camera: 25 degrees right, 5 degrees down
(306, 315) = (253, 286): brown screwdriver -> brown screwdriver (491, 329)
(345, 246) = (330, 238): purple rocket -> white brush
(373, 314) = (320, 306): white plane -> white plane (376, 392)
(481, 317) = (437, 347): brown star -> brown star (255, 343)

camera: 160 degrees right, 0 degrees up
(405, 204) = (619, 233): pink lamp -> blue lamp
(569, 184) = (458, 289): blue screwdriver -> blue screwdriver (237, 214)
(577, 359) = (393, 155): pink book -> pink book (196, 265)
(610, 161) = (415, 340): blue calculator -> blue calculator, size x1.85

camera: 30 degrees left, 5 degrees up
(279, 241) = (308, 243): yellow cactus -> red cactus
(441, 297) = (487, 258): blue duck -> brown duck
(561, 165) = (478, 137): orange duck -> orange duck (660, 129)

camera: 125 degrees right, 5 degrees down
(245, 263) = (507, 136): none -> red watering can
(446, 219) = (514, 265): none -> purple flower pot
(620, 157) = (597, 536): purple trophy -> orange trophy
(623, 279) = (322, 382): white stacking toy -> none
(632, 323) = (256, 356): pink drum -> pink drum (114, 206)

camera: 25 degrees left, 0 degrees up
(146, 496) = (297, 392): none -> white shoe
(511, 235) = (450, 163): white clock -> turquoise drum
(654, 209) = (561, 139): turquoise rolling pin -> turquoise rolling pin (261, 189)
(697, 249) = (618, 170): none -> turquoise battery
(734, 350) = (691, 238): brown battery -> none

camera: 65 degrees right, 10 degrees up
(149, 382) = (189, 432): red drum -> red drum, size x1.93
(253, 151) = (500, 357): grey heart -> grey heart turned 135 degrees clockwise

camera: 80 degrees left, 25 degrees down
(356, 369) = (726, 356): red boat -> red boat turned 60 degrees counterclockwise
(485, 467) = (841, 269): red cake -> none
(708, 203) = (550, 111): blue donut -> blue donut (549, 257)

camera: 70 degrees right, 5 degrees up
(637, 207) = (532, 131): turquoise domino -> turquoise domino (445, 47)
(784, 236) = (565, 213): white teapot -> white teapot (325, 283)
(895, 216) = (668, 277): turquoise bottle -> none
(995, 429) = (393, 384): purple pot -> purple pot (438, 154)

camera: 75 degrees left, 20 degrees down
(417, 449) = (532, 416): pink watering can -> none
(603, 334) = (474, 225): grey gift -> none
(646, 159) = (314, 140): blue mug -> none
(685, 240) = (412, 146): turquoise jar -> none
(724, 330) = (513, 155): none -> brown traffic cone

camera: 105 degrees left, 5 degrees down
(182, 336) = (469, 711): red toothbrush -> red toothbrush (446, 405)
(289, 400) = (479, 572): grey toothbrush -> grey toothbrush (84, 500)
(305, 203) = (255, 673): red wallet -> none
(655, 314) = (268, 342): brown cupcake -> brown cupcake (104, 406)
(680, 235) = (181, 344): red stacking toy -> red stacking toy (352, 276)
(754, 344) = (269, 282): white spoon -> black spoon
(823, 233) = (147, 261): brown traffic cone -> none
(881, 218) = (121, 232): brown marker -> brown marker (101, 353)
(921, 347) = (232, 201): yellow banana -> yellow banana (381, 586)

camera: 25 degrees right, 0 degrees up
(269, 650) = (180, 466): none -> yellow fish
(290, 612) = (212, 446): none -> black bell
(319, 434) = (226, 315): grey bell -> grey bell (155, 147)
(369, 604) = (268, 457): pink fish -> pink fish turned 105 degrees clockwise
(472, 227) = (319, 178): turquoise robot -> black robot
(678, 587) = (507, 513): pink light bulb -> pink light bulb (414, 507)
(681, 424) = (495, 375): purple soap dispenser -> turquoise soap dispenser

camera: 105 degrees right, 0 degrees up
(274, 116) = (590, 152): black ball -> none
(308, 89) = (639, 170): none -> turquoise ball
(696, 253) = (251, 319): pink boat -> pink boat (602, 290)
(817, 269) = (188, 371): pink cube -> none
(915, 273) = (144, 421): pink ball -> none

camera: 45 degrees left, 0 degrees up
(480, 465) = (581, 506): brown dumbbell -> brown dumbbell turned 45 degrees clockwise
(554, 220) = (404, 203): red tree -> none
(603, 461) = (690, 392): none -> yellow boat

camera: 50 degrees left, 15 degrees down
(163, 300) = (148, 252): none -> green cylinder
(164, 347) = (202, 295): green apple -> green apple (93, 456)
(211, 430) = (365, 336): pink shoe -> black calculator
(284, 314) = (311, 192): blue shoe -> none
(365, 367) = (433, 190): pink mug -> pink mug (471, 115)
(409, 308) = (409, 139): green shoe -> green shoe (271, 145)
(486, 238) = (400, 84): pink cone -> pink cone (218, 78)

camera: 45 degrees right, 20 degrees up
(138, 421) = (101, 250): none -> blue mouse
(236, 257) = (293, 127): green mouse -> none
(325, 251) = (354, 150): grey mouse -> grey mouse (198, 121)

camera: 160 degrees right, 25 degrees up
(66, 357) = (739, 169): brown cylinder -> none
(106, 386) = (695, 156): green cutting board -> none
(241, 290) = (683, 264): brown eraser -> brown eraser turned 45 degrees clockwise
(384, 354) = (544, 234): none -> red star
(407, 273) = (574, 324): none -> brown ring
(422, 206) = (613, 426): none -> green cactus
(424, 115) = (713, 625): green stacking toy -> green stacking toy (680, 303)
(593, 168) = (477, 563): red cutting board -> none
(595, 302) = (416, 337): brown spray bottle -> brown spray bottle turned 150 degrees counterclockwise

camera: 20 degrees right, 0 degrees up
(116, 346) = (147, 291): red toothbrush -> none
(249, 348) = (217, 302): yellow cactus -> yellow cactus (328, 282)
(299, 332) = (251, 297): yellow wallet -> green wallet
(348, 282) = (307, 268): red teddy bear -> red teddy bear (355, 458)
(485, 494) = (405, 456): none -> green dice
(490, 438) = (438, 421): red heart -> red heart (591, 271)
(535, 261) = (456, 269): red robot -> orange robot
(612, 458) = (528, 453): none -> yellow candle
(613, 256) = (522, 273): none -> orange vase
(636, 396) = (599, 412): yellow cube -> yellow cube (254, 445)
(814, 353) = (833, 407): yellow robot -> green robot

==*==

→ **Exercise directions**: Find "(481, 317) = (437, 347): brown" in the entries above and copy that whole line exactly, then each line after it through the line that contains "camera: 30 degrees left, 5 degrees up".

→ **Result of this exercise**:
(481, 317) = (437, 347): brown star -> brown star (255, 343)

camera: 160 degrees right, 0 degrees up
(405, 204) = (619, 233): pink lamp -> blue lamp
(569, 184) = (458, 289): blue screwdriver -> blue screwdriver (237, 214)
(577, 359) = (393, 155): pink book -> pink book (196, 265)
(610, 161) = (415, 340): blue calculator -> blue calculator, size x1.85

camera: 30 degrees left, 5 degrees up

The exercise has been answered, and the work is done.